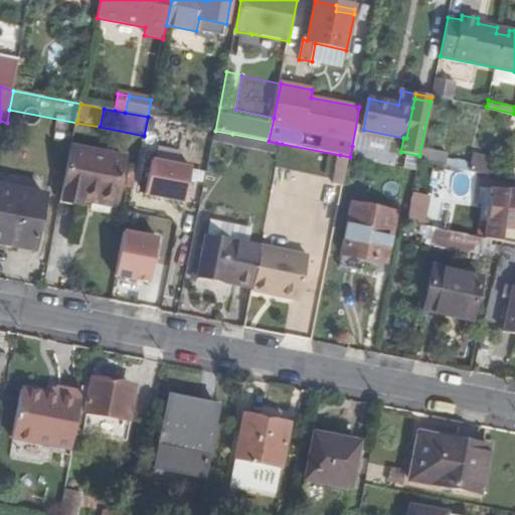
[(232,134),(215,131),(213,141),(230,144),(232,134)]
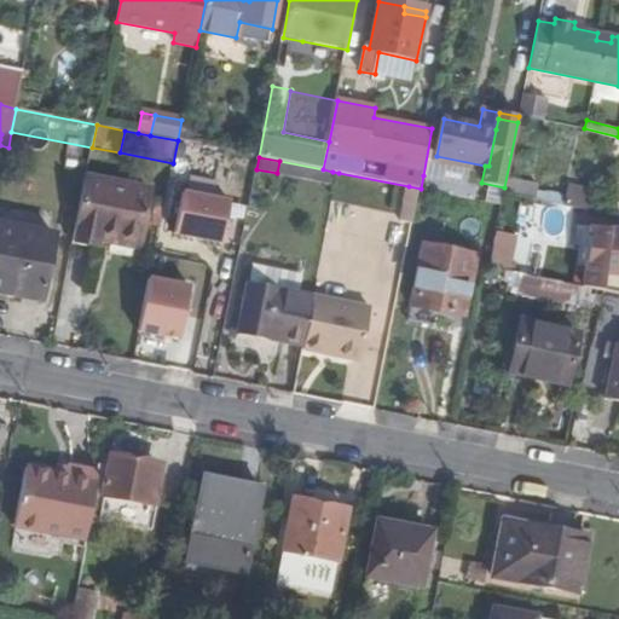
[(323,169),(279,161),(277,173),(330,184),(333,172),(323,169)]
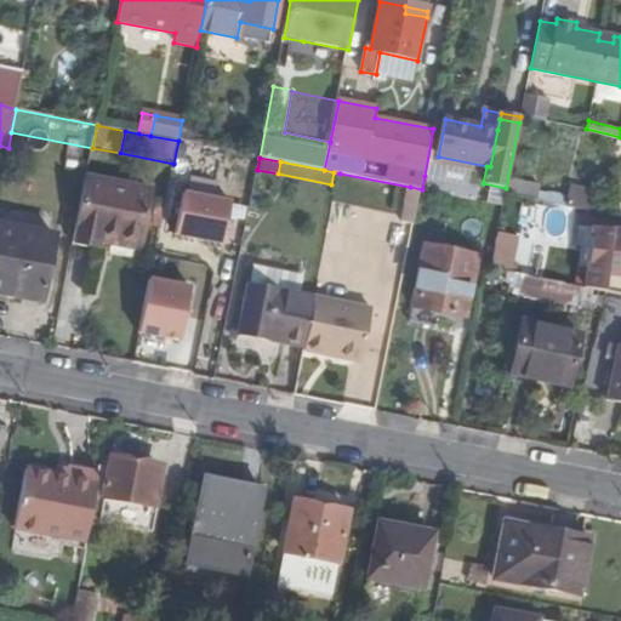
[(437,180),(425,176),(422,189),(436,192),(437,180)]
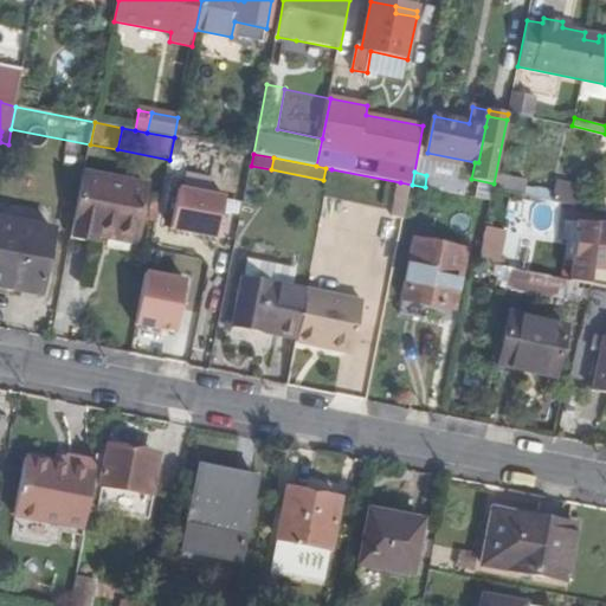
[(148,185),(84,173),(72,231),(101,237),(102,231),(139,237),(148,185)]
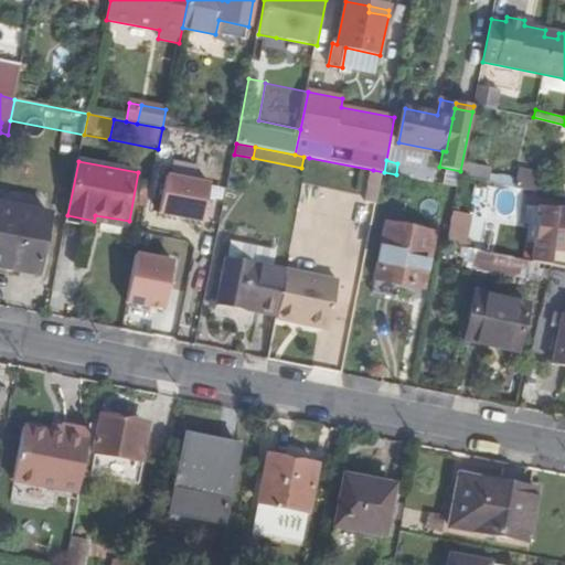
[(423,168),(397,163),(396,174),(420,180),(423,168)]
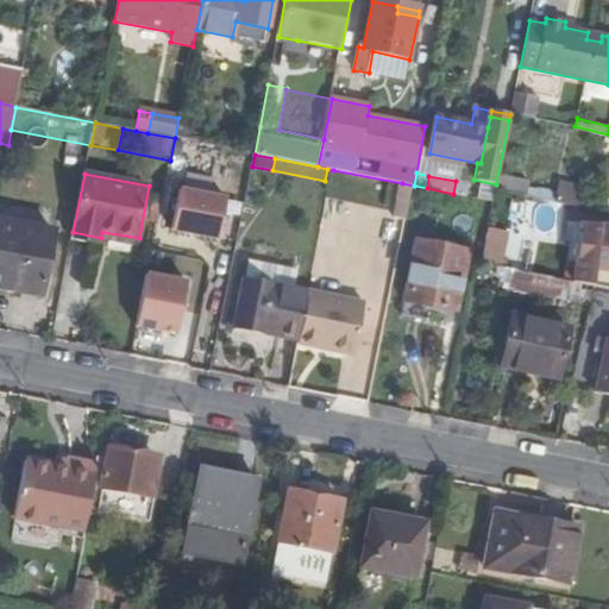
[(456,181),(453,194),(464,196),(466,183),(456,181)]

-- -- --

EXERCISE REQUIREMENTS: From the line with "[(423,168),(397,163),(396,174),(420,180),(423,168)]" through the last line of the entries above, transcribe everything exactly, both ends included, but not the pictures.

RESPONSE:
[(423,168),(397,163),(396,174),(420,180),(423,168)]
[(456,181),(453,194),(464,196),(466,183),(456,181)]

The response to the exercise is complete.